=== PROVIDED ENTRIES ===
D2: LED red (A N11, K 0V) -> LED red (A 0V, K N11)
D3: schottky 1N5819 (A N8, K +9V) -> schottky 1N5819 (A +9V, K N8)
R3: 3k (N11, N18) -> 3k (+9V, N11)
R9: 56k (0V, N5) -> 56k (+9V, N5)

---

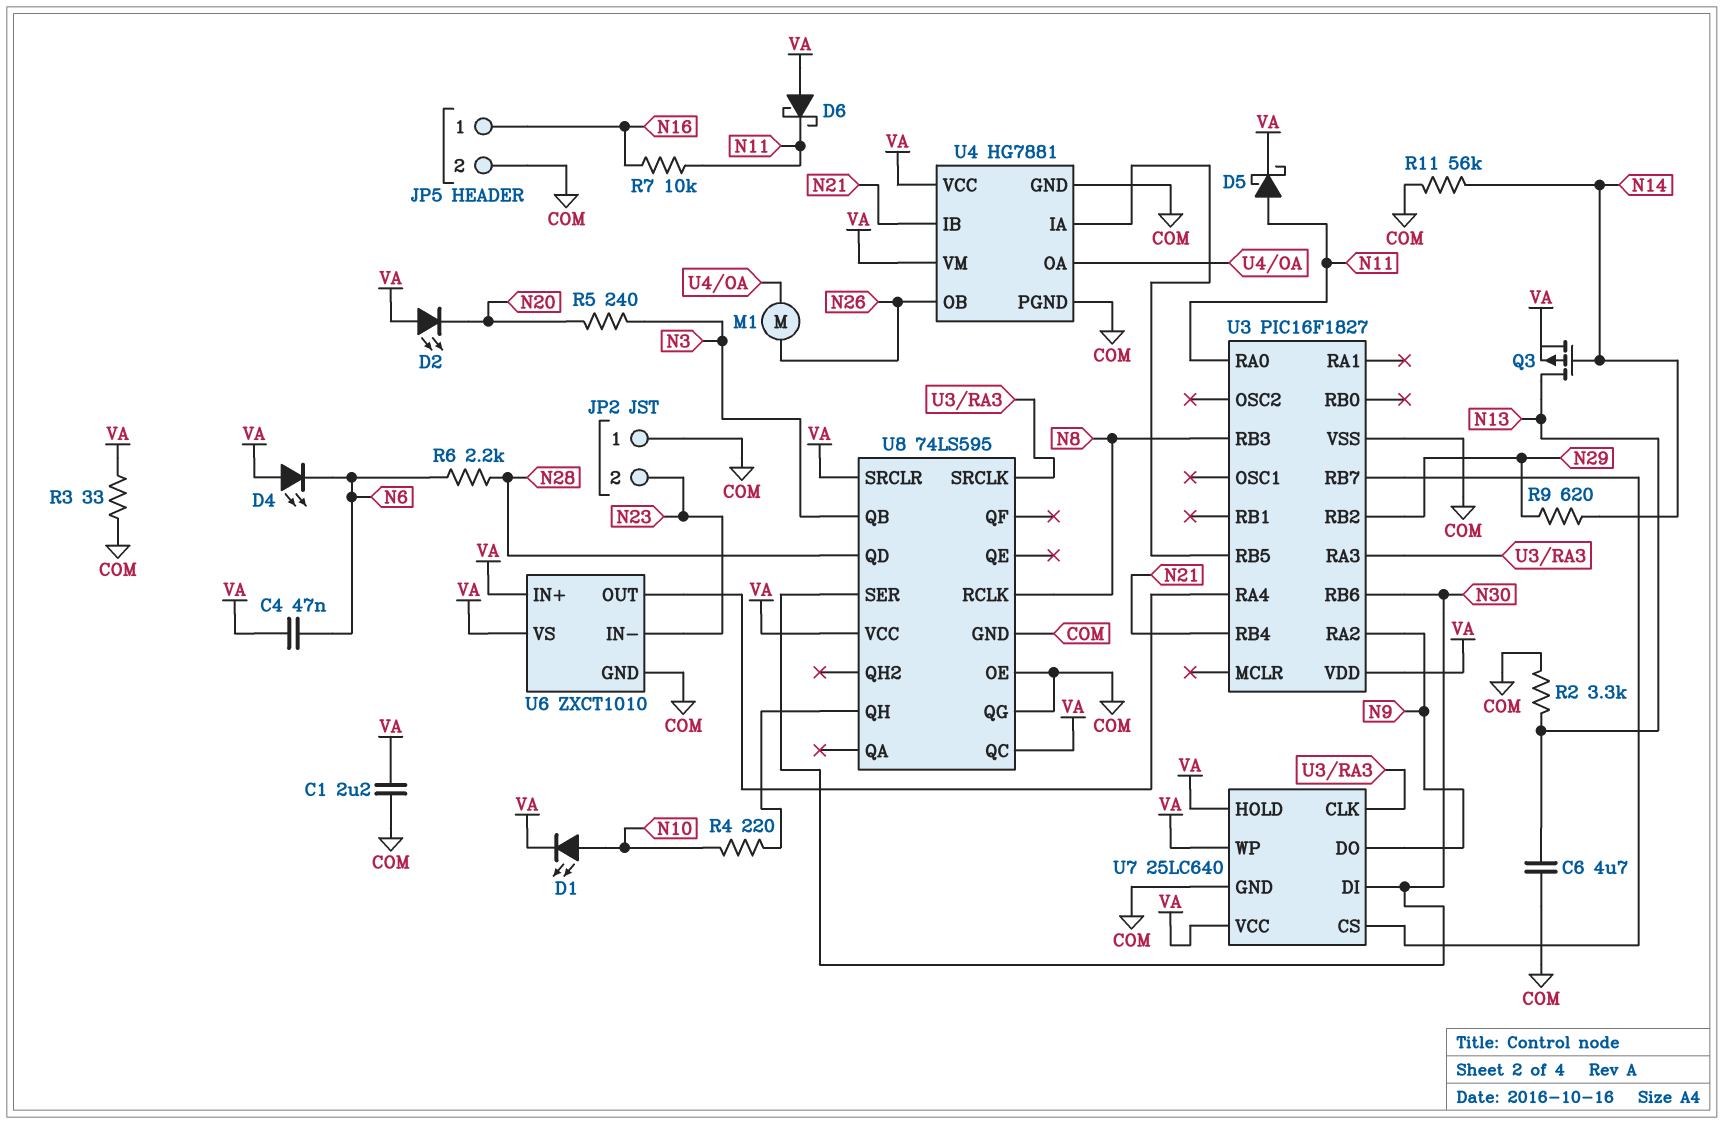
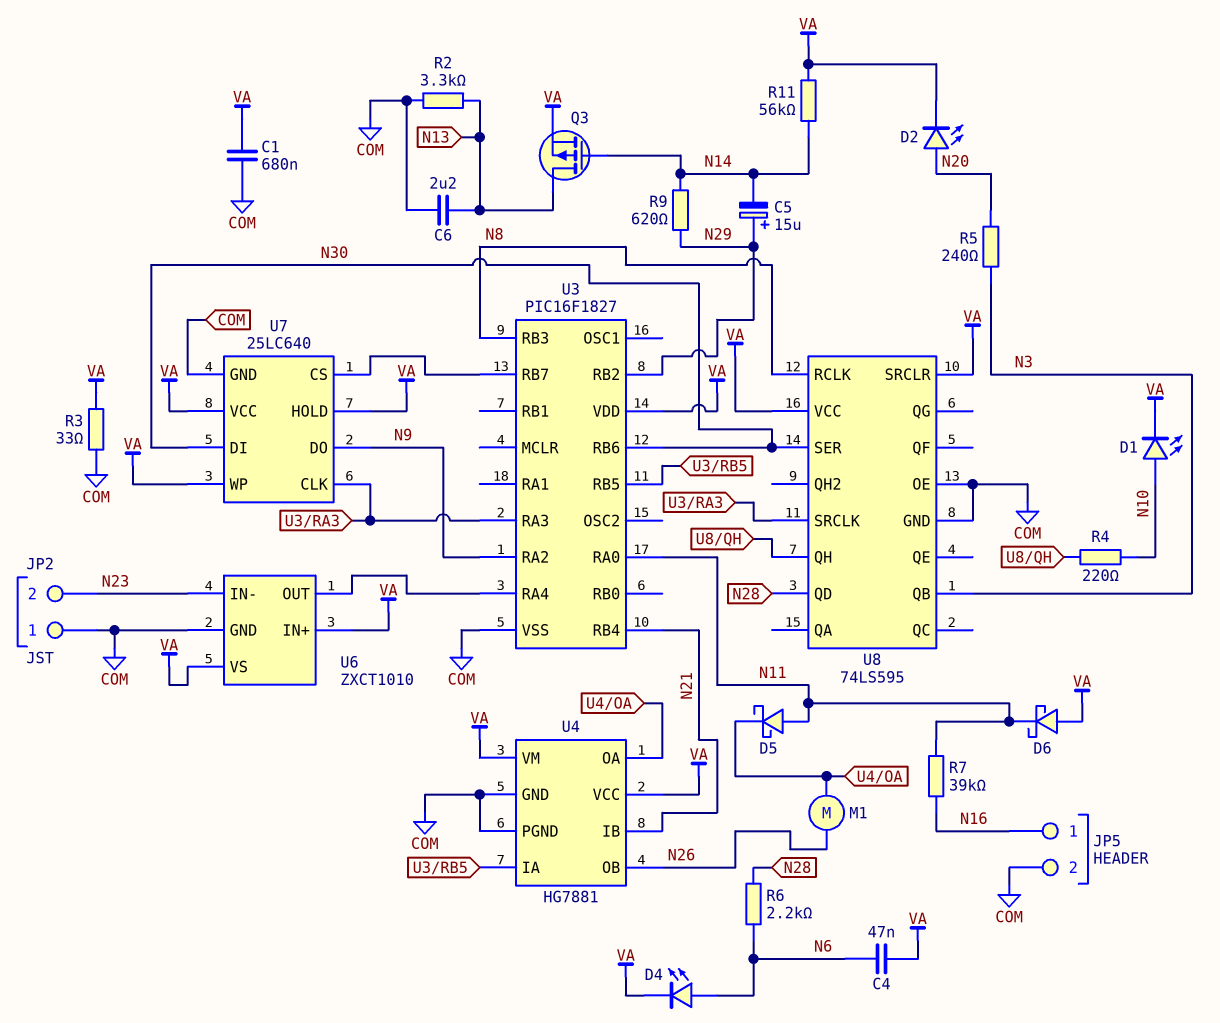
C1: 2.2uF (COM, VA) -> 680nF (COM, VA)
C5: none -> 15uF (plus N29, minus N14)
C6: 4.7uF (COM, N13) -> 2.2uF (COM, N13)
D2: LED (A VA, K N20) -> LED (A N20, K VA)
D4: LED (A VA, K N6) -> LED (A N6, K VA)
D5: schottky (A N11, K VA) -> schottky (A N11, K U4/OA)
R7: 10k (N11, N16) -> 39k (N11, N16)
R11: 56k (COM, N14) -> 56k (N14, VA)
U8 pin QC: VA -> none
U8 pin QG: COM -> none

=== WHAT NEEDS TO BE DONE ===
Look above for the line with "D4: LED (A VA, K N6) -> LED (A N6, K VA)" and the line with "U8 pin QG: COM -> none". Write out those two lines and all the lines between them, exactly, and no others.

=== RESPONSE TO THE TASK ===
D4: LED (A VA, K N6) -> LED (A N6, K VA)
D5: schottky (A N11, K VA) -> schottky (A N11, K U4/OA)
R7: 10k (N11, N16) -> 39k (N11, N16)
R11: 56k (COM, N14) -> 56k (N14, VA)
U8 pin QC: VA -> none
U8 pin QG: COM -> none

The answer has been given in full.